Goal =
Turn the listing, from the line with "Considering the sizes of objects matte black" to the line with "From a real-world perspective, is matte", into a numbered list, one entry per line, leaving out the blank lines.

Stored records =
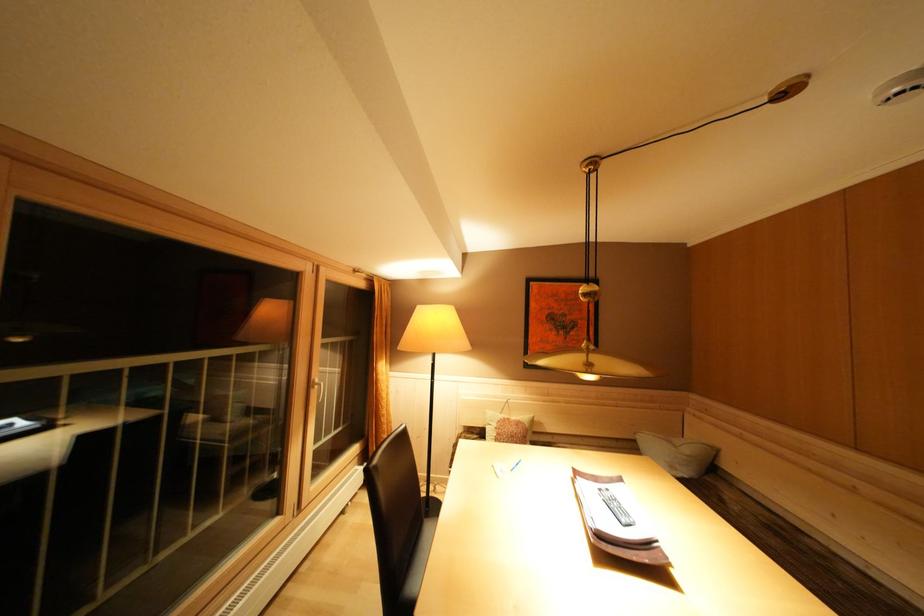
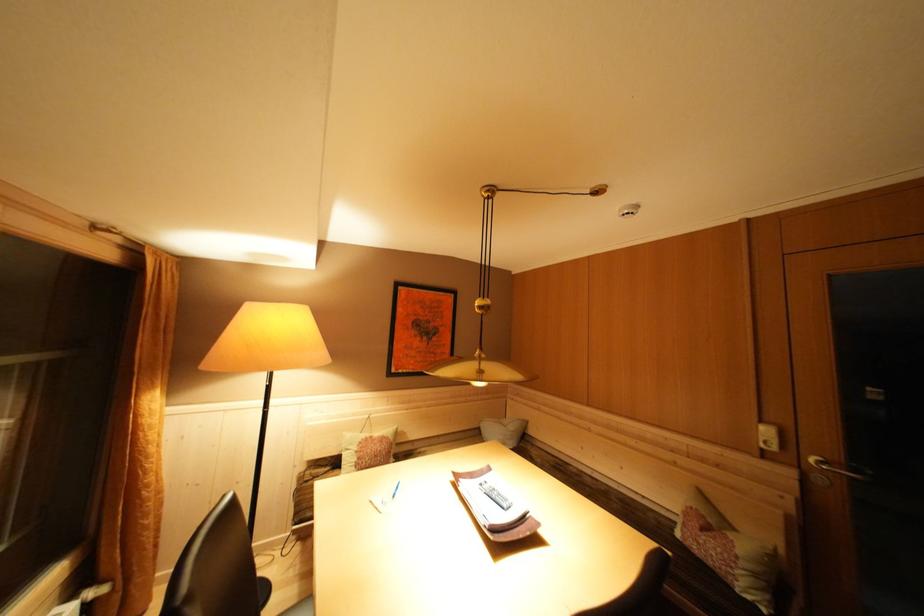
Question: How did the camera likely rotate?

Choices:
 (A) Left
 (B) Right
 (C) Up
 (D) Down

Answer: (B)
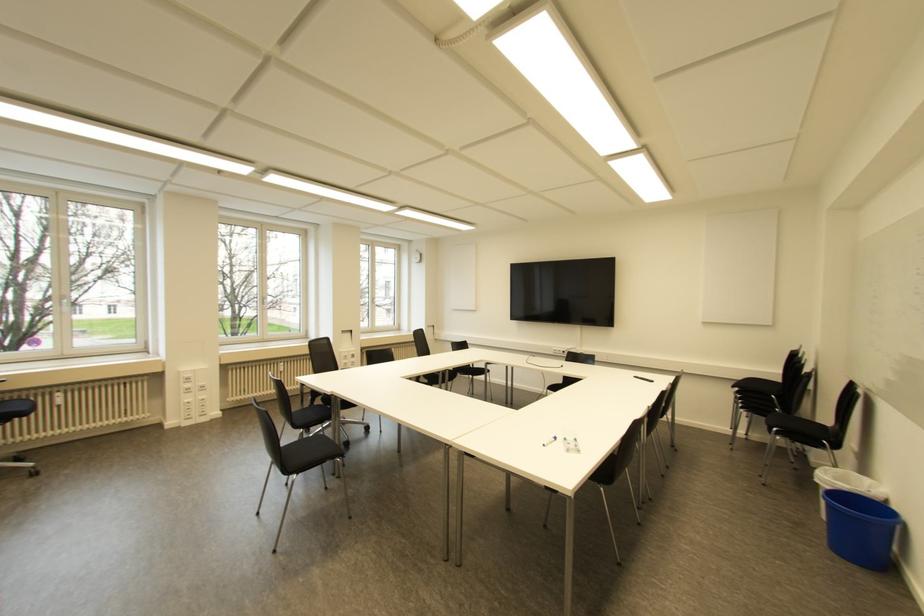
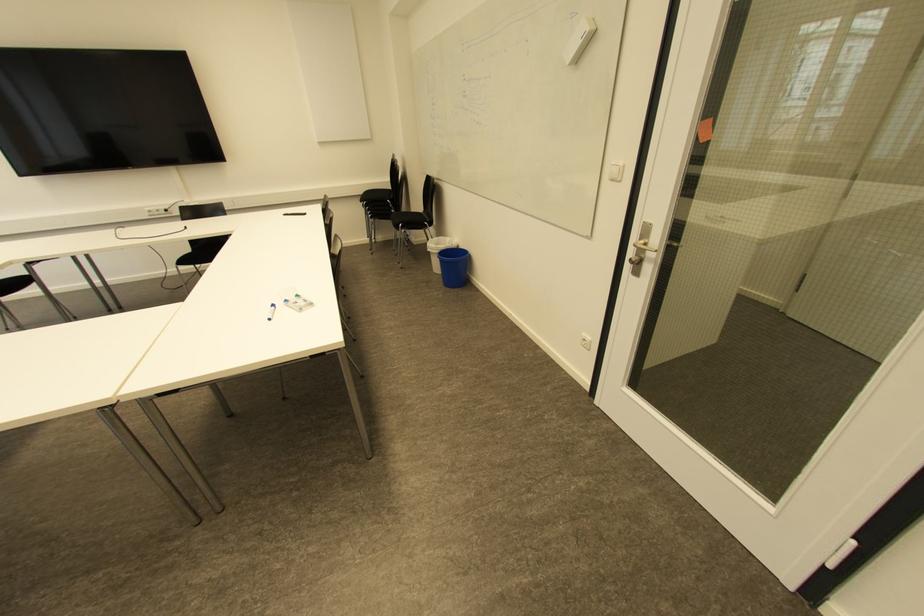
The point at (892, 505) is marked in the first image. Where is the corresponding point in the second image?

(460, 246)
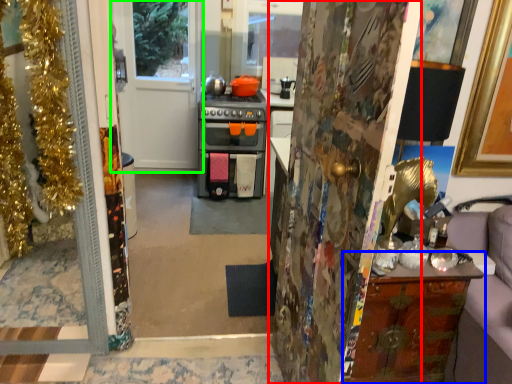
Question: Based on their relative distances, which object is nearer to door (highlighted by a red box)? Choose from cabinetry (highlighted by a blue box) and door (highlighted by a green box).

Choices:
 (A) cabinetry
 (B) door

Answer: (A)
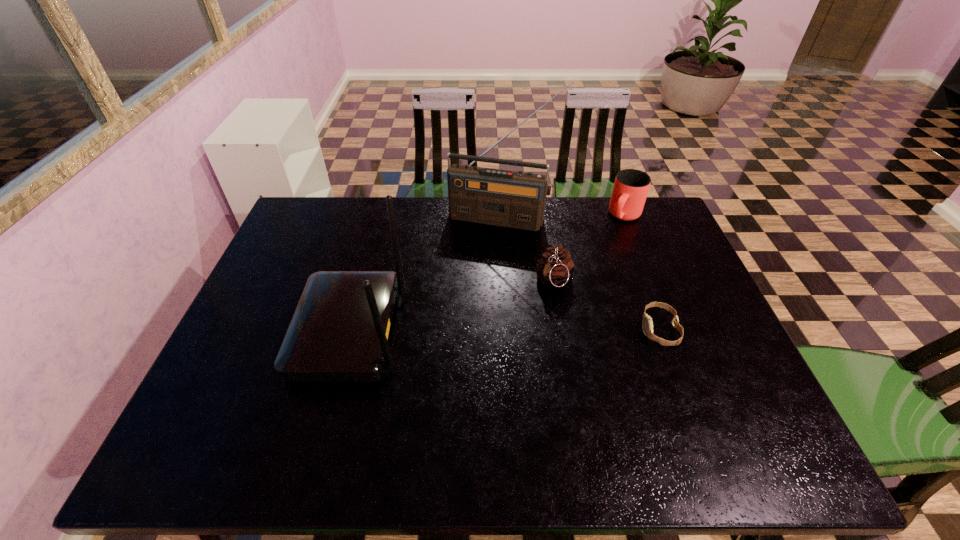
The width and height of the screenshot is (960, 540). Identify the location of free space on the desktop that is between the fourth shortest object and the watch and is positioned on the handle side of the cup. (548, 330).

Where is `free space on the desktop that is between the router and the shortest object and is positioned on the front-facing side of the tallest object`? The image size is (960, 540). free space on the desktop that is between the router and the shortest object and is positioned on the front-facing side of the tallest object is located at coordinates (464, 330).

Identify the location of free space on the desktop that is between the router and the watch and is positioned with a leaf charm attached to the pinecone. (521, 330).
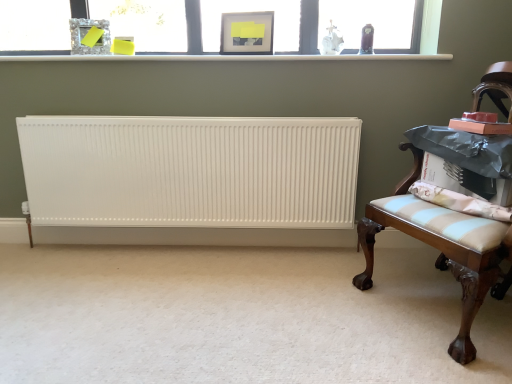
Question: Can you confirm if crystal glass picture frame at upper center, marked as the second picture frame in a right-to-left arrangement, is taller than white plastic window sill at upper center?

Choices:
 (A) yes
 (B) no

Answer: (A)

Question: Is crystal glass picture frame at upper center, marked as the second picture frame in a right-to-left arrangement, behind white plastic window sill at upper center?

Choices:
 (A) no
 (B) yes

Answer: (B)

Question: Can you confirm if crystal glass picture frame at upper center, acting as the first picture frame starting from the left, is bigger than white plastic window sill at upper center?

Choices:
 (A) yes
 (B) no

Answer: (B)

Question: Can you confirm if crystal glass picture frame at upper center, acting as the first picture frame starting from the left, is smaller than white plastic window sill at upper center?

Choices:
 (A) yes
 (B) no

Answer: (A)

Question: Does crystal glass picture frame at upper center, acting as the first picture frame starting from the left, have a greater width compared to white plastic window sill at upper center?

Choices:
 (A) yes
 (B) no

Answer: (B)

Question: From a real-world perspective, is crystal glass picture frame at upper center, marked as the second picture frame in a right-to-left arrangement, beneath white plastic window sill at upper center?

Choices:
 (A) no
 (B) yes

Answer: (A)

Question: Considering the relative sizes of white matte radiator at lower left and white ribbed radiator at center in the image provided, is white matte radiator at lower left thinner than white ribbed radiator at center?

Choices:
 (A) yes
 (B) no

Answer: (B)

Question: Does white matte radiator at lower left lie in front of white ribbed radiator at center?

Choices:
 (A) yes
 (B) no

Answer: (A)

Question: Are white matte radiator at lower left and white ribbed radiator at center located far from each other?

Choices:
 (A) no
 (B) yes

Answer: (A)

Question: From the image's perspective, does white matte radiator at lower left appear higher than white ribbed radiator at center?

Choices:
 (A) yes
 (B) no

Answer: (B)

Question: Can you confirm if white matte radiator at lower left is smaller than white ribbed radiator at center?

Choices:
 (A) no
 (B) yes

Answer: (B)

Question: Is white matte radiator at lower left oriented away from white ribbed radiator at center?

Choices:
 (A) no
 (B) yes

Answer: (A)

Question: Can you confirm if white plastic window sill at upper center is smaller than light blue striped cushion at right?

Choices:
 (A) no
 (B) yes

Answer: (A)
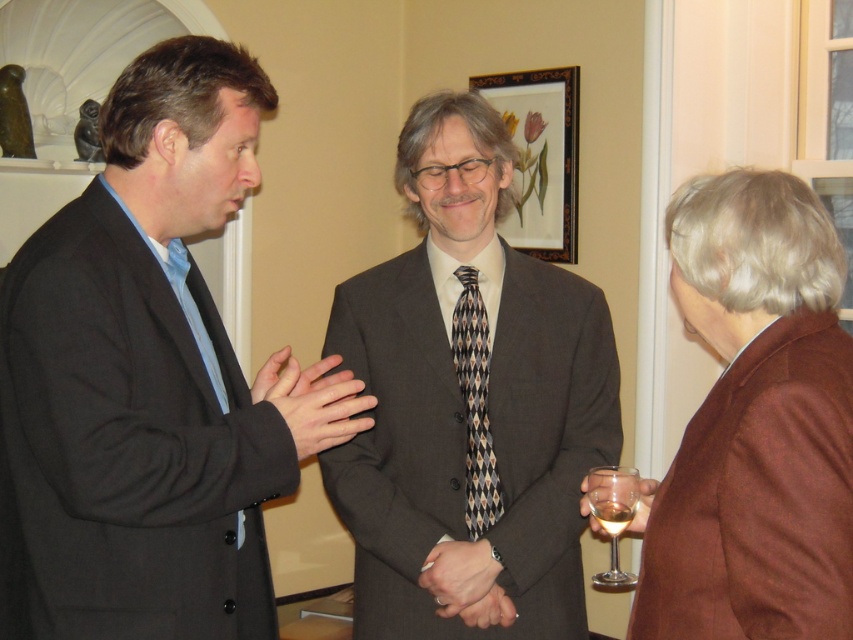
Question: Does brown woolen jacket at right come behind clear glass at lower right?

Choices:
 (A) no
 (B) yes

Answer: (A)

Question: Observing the image, what is the correct spatial positioning of dark gray suit at center in reference to matte black hands at center?

Choices:
 (A) above
 (B) below

Answer: (A)

Question: Considering the relative positions of clear glass wine glass at lower right and clear glass at lower right in the image provided, where is clear glass wine glass at lower right located with respect to clear glass at lower right?

Choices:
 (A) left
 (B) right

Answer: (B)

Question: Which object appears farthest from the camera in this image?

Choices:
 (A) brown woolen jacket at right
 (B) clear glass at lower right
 (C) clear glass wine glass at lower right

Answer: (C)

Question: Which point is farther to the camera?

Choices:
 (A) matte black suit at left
 (B) clear glass at lower right
 (C) brown woolen jacket at right

Answer: (B)

Question: Which point is closer to the camera?

Choices:
 (A) matte black hands at center
 (B) matte black suit at left

Answer: (B)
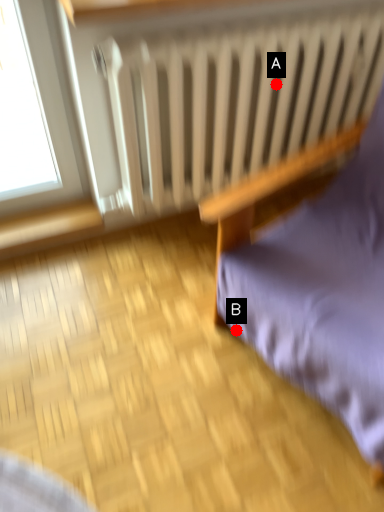
Question: Two points are circled on the image, labeled by A and B beside each circle. Which point appears farthest from the camera in this image?

Choices:
 (A) A is further
 (B) B is further

Answer: (A)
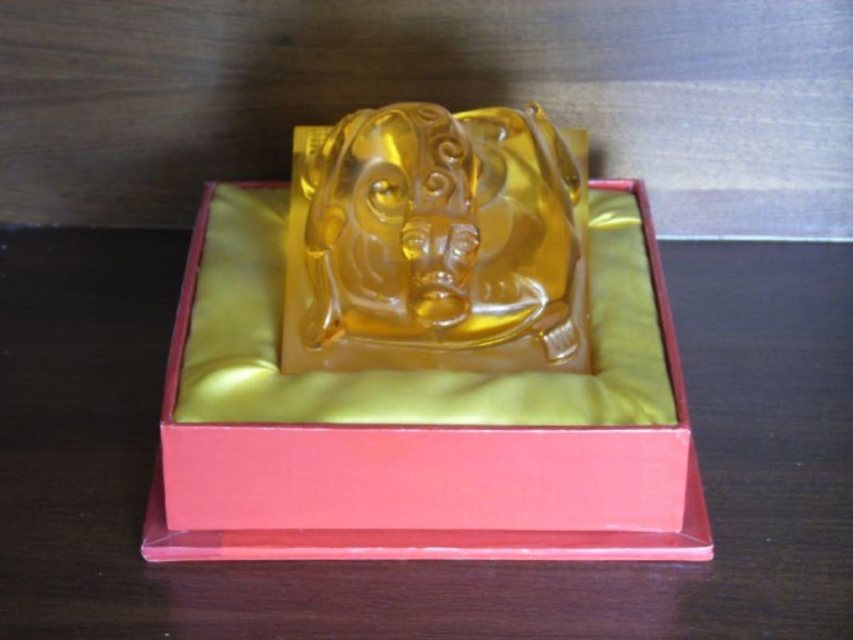
Question: Can you confirm if translucent amber statue at center is wider than translucent amber sculpture at center?

Choices:
 (A) yes
 (B) no

Answer: (A)

Question: Which of the following is the closest to the observer?

Choices:
 (A) (544, 362)
 (B) (628, 189)

Answer: (A)

Question: Does translucent amber statue at center appear under translucent amber sculpture at center?

Choices:
 (A) no
 (B) yes

Answer: (B)

Question: Can you confirm if translucent amber statue at center is positioned below translucent amber sculpture at center?

Choices:
 (A) no
 (B) yes

Answer: (B)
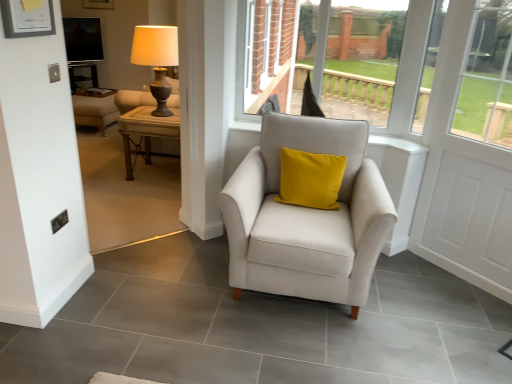
The height and width of the screenshot is (384, 512). What do you see at coordinates (125, 192) in the screenshot? I see `matte wood table at left` at bounding box center [125, 192].

Find the location of `matte black screen at upper left`. matte black screen at upper left is located at coordinates (83, 39).

Is matte black screen at upper left bigger than matte wood table at left?

No, matte black screen at upper left is not bigger than matte wood table at left.

From the image's perspective, is matte black screen at upper left located above or below matte wood table at left?

matte black screen at upper left is situated higher than matte wood table at left in the image.

Considering the sizes of objects matte black screen at upper left and matte wood table at left in the image provided, who is taller, matte black screen at upper left or matte wood table at left?

matte wood table at left is taller.

Which is more to the left, matte black screen at upper left or matte wood table at left?

matte black screen at upper left is more to the left.

From a real-world perspective, is matte white picture frame at upper left positioned under satin white armchair at center based on gravity?

Actually, matte white picture frame at upper left is physically above satin white armchair at center in the real world.

Is matte white picture frame at upper left oriented towards satin white armchair at center?

No.

Image resolution: width=512 pixels, height=384 pixels. There is a satin white armchair at center. In order to click on picture frame above it (from a real-world perspective) in this screenshot , I will do `click(27, 18)`.

Can you tell me how much matte white picture frame at upper left and satin white armchair at center differ in facing direction?

There is a 90.3-degree angle between the facing directions of matte white picture frame at upper left and satin white armchair at center.

Is white wooden screen door at right positioned far away from matte black screen at upper left?

Indeed, white wooden screen door at right is not near matte black screen at upper left.

From a real-world perspective, relative to matte black screen at upper left, is white wooden screen door at right vertically above or below?

From a real-world perspective, white wooden screen door at right is physically below matte black screen at upper left.

Is white wooden screen door at right in front of or behind matte black screen at upper left in the image?

In the image, white wooden screen door at right appears in front of matte black screen at upper left.

Is white wooden screen door at right positioned beyond the bounds of matte black screen at upper left?

Yes, white wooden screen door at right is outside of matte black screen at upper left.

Is satin white armchair at center smaller than white wooden screen door at right?

Incorrect, satin white armchair at center is not smaller in size than white wooden screen door at right.

The image size is (512, 384). What are the coordinates of `chair on the left of white wooden screen door at right` in the screenshot? It's located at (306, 217).

Looking at this image, could you tell me if satin white armchair at center is turned towards white wooden screen door at right?

No, satin white armchair at center is not turned towards white wooden screen door at right.

Is point (249, 249) more distant than point (454, 13)?

No, (249, 249) is in front of (454, 13).

Is white wooden screen door at right positioned with its back to satin white armchair at center?

No, white wooden screen door at right is not facing away from satin white armchair at center.

From the image's perspective, is white wooden screen door at right located beneath satin white armchair at center?

Incorrect, from the image's perspective, white wooden screen door at right is higher than satin white armchair at center.

Is white wooden screen door at right further to the viewer compared to satin white armchair at center?

Yes, it is behind satin white armchair at center.

Does point (511, 174) come closer to viewer compared to point (246, 205)?

No, (511, 174) is further to viewer.

How different are the orientations of white wooden screen door at right and woodenmaterial/texturetable at left in degrees?

47.3 degrees.

Are white wooden screen door at right and woodenmaterial/texturetable at left making contact?

There is a gap between white wooden screen door at right and woodenmaterial/texturetable at left.

Can you confirm if white wooden screen door at right is smaller than woodenmaterial/texturetable at left?

Correct, white wooden screen door at right occupies less space than woodenmaterial/texturetable at left.

Considering the points (444, 179) and (127, 143), which point is behind, point (444, 179) or point (127, 143)?

The point (127, 143) is behind.

Is matte gold table lamp at upper left inside matte white picture frame at upper left?

No.

Considering the sizes of objects matte white picture frame at upper left and matte gold table lamp at upper left in the image provided, who is shorter, matte white picture frame at upper left or matte gold table lamp at upper left?

With less height is matte white picture frame at upper left.

Is matte white picture frame at upper left turned away from matte gold table lamp at upper left?

No, matte white picture frame at upper left is not facing away from matte gold table lamp at upper left.

Would you say matte white picture frame at upper left is a long distance from matte gold table lamp at upper left?

Yes, matte white picture frame at upper left and matte gold table lamp at upper left are quite far apart.

In the image, there is a matte black screen at upper left. At what (x,y) coordinates should I click in order to perform the action: click on backyard below it (from a real-world perspective). Please return your answer as a coordinate pair (x, y). This screenshot has width=512, height=384. Looking at the image, I should click on (125, 192).

At what (x,y) coordinates should I click in order to perform the action: click on chair below the matte white picture frame at upper left (from the image's perspective). Please return your answer as a coordinate pair (x, y). The width and height of the screenshot is (512, 384). Looking at the image, I should click on (306, 217).

When comparing their distances from matte wood table at left, does matte white picture frame at upper left or woodenmaterial/texturetable at left seem closer?

woodenmaterial/texturetable at left is closer to matte wood table at left.

Estimate the real-world distances between objects in this image. Which object is further from matte wood table at left, matte black screen at upper left or matte gold table lamp at upper left?

matte black screen at upper left lies further to matte wood table at left than the other object.

From the image, which object appears to be farther from matte black screen at upper left, matte white picture frame at upper left or matte gold table lamp at upper left?

matte white picture frame at upper left is positioned further to the anchor matte black screen at upper left.

Looking at the image, which one is located closer to matte white picture frame at upper left, matte black screen at upper left or white wooden screen door at right?

white wooden screen door at right is closer to matte white picture frame at upper left.

From the image, which object appears to be nearer to woodenmaterial/texturetable at left, satin white armchair at center or matte gold table lamp at upper left?

matte gold table lamp at upper left is closer to woodenmaterial/texturetable at left.

Estimate the real-world distances between objects in this image. Which object is closer to satin white armchair at center, matte black screen at upper left or matte gold table lamp at upper left?

matte gold table lamp at upper left lies closer to satin white armchair at center than the other object.

Which object lies further to the anchor point white wooden screen door at right, woodenmaterial/texturetable at left or matte white picture frame at upper left?

The object further to white wooden screen door at right is matte white picture frame at upper left.

Which object lies further to the anchor point matte wood table at left, matte white picture frame at upper left or satin white armchair at center?

matte white picture frame at upper left.

You are a GUI agent. You are given a task and a screenshot of the screen. Output one action in this format:
    pyautogui.click(x=<x>, y=<y>)
    Task: Click on the backyard located between matte white picture frame at upper left and white wooden screen door at right in the left-right direction
    The height and width of the screenshot is (384, 512).
    Given the screenshot: What is the action you would take?
    pyautogui.click(x=125, y=192)

In order to click on table lamp positioned between matte white picture frame at upper left and woodenmaterial/texturetable at left from near to far in this screenshot , I will do `click(156, 59)`.

Where is `screen door located between matte white picture frame at upper left and matte black screen at upper left in the depth direction`? Image resolution: width=512 pixels, height=384 pixels. screen door located between matte white picture frame at upper left and matte black screen at upper left in the depth direction is located at coordinates (469, 153).

Find the location of a particular element. The width and height of the screenshot is (512, 384). table located between matte white picture frame at upper left and matte black screen at upper left in the depth direction is located at coordinates (146, 131).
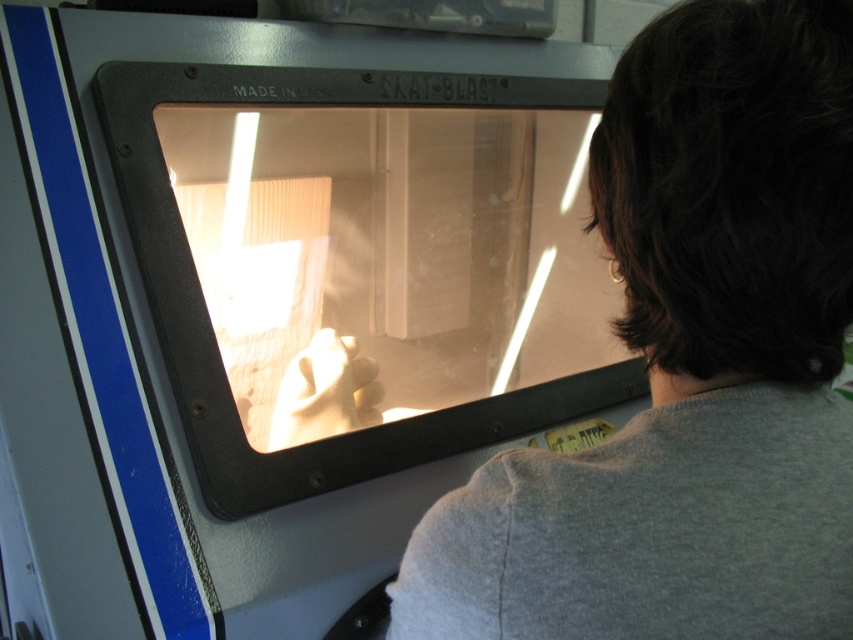
How distant is gray cotton shirt at center from transparent glass screen at center?

They are 21.40 inches apart.

What are the coordinates of `gray cotton shirt at center` in the screenshot? It's located at (689, 364).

Answer to the problem =
1. Considering the sizes of objects matte black screen at upper left and matte wood table at left in the image provided, who is taller, matte black screen at upper left or matte wood table at left?
2. matte wood table at left is taller.
3. Which is more to the left, matte black screen at upper left or matte wood table at left?
4. matte black screen at upper left is more to the left.
5. From a real-world perspective, is matte white picture frame at upper left positioned under satin white armchair at center based on gravity?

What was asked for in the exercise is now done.